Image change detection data
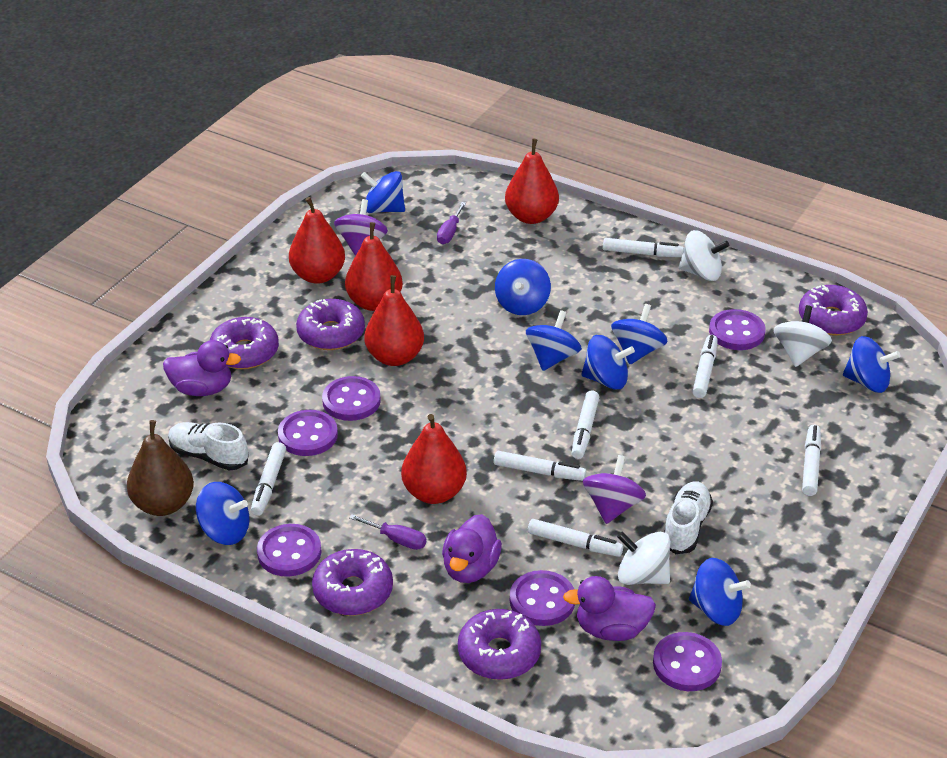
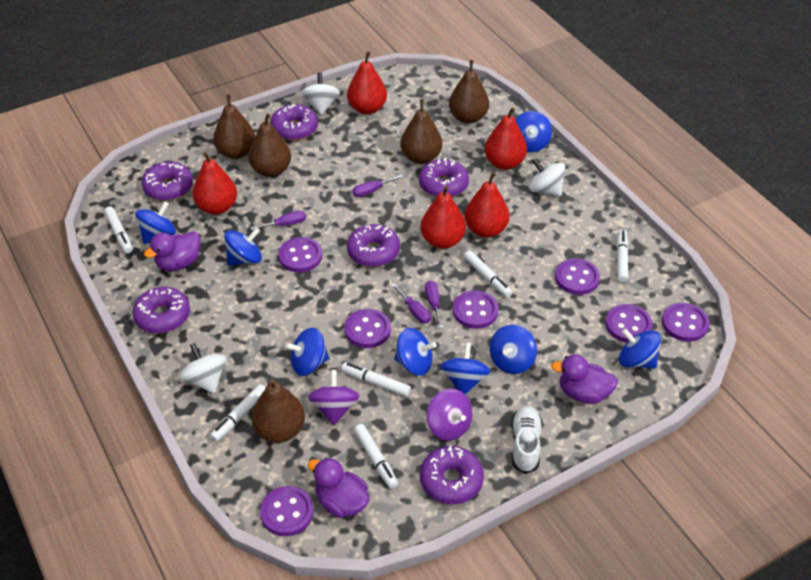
brown pear: 1 -> 5
purple button: 6 -> 7
purple donut: 5 -> 6
purple screwdriver: 2 -> 4
white marker: 7 -> 6
white shoe: 2 -> 1

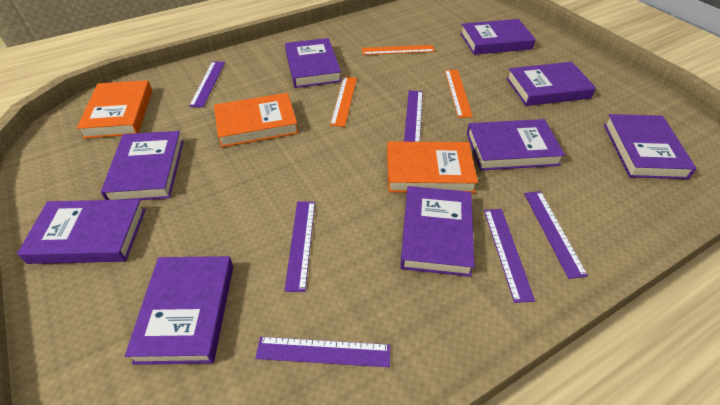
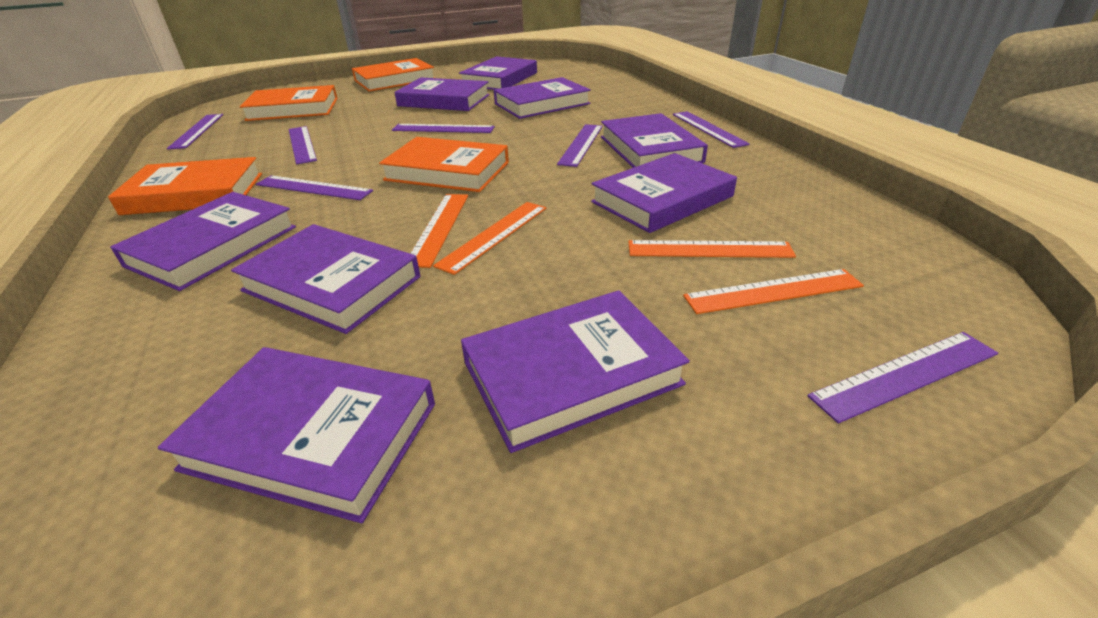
orange book: 3 -> 4
orange ruler: 3 -> 4
purple ruler: 6 -> 7

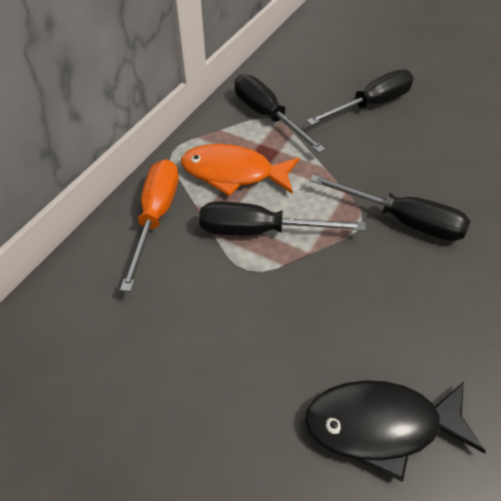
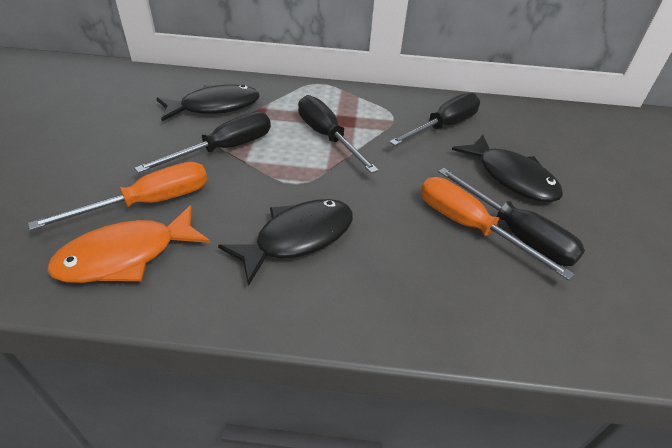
black fish: 1 -> 3
orange screwdriver: 1 -> 2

EXERCISE DETAILS: Leaving pictures aside, give again word for word each line from the one with "orange book: 3 -> 4" to the final line of the entries.

TASK RESULT:
orange book: 3 -> 4
orange ruler: 3 -> 4
purple ruler: 6 -> 7

black fish: 1 -> 3
orange screwdriver: 1 -> 2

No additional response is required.